Set down exactly the lines in the records below that run from the line with "PureWhiteBerry (406, 286)" to the line with "- → LeafGreenToyDuck (610, 411)", inclusive, and nothing more.
....................
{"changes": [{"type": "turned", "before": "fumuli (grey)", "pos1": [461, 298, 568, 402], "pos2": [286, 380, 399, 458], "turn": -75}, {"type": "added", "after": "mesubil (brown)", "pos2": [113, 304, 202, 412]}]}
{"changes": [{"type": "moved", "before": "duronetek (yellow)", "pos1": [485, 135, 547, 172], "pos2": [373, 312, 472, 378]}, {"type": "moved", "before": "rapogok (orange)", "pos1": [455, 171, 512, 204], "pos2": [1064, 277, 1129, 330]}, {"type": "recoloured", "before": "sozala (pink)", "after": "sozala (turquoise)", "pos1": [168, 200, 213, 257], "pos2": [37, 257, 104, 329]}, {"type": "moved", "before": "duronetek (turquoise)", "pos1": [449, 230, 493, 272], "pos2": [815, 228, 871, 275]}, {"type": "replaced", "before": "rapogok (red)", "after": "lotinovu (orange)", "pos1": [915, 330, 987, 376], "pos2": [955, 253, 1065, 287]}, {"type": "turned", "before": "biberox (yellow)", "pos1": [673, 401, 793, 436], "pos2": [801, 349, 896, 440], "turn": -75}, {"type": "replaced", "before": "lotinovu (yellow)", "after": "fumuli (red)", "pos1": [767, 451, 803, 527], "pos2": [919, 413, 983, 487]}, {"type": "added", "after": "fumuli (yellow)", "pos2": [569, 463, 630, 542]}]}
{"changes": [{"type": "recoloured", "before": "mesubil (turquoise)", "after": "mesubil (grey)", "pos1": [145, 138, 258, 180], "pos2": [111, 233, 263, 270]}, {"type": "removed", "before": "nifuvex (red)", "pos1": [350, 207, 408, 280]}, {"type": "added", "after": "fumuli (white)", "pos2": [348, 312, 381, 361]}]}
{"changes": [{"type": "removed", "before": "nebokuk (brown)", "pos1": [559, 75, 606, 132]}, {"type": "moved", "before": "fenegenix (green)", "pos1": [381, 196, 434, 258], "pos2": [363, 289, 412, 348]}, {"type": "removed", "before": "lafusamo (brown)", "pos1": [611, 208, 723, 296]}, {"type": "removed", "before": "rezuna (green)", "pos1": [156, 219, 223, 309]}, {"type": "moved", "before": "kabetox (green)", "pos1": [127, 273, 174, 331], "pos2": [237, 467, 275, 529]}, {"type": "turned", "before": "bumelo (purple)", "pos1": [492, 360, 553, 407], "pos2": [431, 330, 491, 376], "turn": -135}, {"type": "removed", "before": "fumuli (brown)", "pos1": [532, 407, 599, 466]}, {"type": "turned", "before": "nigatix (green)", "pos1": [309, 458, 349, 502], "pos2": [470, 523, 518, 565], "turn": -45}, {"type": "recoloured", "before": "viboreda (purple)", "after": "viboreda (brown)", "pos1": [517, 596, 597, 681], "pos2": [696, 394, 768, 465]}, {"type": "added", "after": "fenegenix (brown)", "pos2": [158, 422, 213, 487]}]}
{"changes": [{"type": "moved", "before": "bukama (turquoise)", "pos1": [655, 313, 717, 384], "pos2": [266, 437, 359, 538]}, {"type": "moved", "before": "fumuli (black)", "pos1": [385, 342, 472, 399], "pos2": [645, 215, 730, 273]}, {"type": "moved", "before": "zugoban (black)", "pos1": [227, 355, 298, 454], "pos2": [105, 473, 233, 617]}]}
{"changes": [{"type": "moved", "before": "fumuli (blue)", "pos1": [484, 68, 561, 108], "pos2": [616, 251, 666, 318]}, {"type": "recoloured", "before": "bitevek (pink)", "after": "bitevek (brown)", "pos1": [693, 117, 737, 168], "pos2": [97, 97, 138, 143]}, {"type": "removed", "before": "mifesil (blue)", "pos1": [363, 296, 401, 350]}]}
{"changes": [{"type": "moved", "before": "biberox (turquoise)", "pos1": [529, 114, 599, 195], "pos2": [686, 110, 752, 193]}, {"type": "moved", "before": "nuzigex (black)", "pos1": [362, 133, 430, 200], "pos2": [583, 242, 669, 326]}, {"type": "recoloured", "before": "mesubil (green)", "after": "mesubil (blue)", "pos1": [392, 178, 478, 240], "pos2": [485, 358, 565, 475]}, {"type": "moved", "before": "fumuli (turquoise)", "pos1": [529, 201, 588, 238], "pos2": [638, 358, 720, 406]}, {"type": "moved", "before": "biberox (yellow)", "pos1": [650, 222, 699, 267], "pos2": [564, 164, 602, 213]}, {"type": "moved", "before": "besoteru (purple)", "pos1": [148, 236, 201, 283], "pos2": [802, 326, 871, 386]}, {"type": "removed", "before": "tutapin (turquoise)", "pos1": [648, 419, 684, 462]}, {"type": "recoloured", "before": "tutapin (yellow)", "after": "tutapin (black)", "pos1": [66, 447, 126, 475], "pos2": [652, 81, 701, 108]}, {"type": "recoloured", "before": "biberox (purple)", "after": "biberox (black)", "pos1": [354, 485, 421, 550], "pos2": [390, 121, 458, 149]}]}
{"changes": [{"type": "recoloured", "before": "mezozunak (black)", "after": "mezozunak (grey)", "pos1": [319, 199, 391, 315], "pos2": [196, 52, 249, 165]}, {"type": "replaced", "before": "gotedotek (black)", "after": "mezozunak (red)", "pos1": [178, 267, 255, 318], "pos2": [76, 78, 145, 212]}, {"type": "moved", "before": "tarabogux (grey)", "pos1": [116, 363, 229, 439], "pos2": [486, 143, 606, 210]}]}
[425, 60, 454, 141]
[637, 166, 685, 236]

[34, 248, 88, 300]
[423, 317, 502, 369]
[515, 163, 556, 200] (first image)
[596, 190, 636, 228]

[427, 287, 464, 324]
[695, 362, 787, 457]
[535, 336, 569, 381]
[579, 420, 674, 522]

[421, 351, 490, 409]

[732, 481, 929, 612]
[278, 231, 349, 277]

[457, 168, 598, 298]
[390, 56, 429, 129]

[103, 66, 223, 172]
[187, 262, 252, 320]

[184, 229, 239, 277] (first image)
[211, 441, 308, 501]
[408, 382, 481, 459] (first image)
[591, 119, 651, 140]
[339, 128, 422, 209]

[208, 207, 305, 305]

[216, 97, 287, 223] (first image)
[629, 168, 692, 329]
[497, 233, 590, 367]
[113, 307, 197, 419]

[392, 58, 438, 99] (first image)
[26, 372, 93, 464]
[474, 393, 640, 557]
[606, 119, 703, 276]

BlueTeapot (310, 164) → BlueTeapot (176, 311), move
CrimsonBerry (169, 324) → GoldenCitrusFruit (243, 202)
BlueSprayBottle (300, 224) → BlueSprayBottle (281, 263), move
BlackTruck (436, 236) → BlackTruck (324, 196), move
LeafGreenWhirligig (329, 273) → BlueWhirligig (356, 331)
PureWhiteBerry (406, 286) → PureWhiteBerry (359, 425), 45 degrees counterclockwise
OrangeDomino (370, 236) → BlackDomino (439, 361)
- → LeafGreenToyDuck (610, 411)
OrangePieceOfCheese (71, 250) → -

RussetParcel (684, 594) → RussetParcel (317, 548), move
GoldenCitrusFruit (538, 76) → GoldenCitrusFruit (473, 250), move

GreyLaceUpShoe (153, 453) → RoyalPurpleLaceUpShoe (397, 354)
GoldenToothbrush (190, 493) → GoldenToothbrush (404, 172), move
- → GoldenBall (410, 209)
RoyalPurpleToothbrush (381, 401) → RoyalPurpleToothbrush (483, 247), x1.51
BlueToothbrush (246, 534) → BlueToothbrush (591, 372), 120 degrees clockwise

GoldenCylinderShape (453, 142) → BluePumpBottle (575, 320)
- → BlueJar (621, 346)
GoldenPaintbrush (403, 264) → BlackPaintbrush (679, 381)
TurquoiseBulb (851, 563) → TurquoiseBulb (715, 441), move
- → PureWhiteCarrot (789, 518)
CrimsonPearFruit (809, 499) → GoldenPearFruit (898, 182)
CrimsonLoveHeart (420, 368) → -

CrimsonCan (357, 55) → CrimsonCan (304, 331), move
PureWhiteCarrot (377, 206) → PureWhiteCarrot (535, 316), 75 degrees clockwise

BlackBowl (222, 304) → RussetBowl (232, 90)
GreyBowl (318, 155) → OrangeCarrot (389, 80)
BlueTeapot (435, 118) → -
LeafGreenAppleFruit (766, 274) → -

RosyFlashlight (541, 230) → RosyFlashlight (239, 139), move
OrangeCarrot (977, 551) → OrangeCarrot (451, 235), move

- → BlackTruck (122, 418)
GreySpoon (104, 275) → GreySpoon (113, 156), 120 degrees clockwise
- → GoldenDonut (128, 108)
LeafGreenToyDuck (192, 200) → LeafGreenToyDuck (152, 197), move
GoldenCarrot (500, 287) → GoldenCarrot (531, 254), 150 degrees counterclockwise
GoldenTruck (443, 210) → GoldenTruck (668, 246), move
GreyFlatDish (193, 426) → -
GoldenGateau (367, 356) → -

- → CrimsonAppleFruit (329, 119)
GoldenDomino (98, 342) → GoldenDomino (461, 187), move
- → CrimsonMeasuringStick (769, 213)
....................
Task answer
PureWhiteBerry (406, 286) → PureWhiteBerry (359, 425), 45 degrees counterclockwise
OrangeDomino (370, 236) → BlackDomino (439, 361)
- → LeafGreenToyDuck (610, 411)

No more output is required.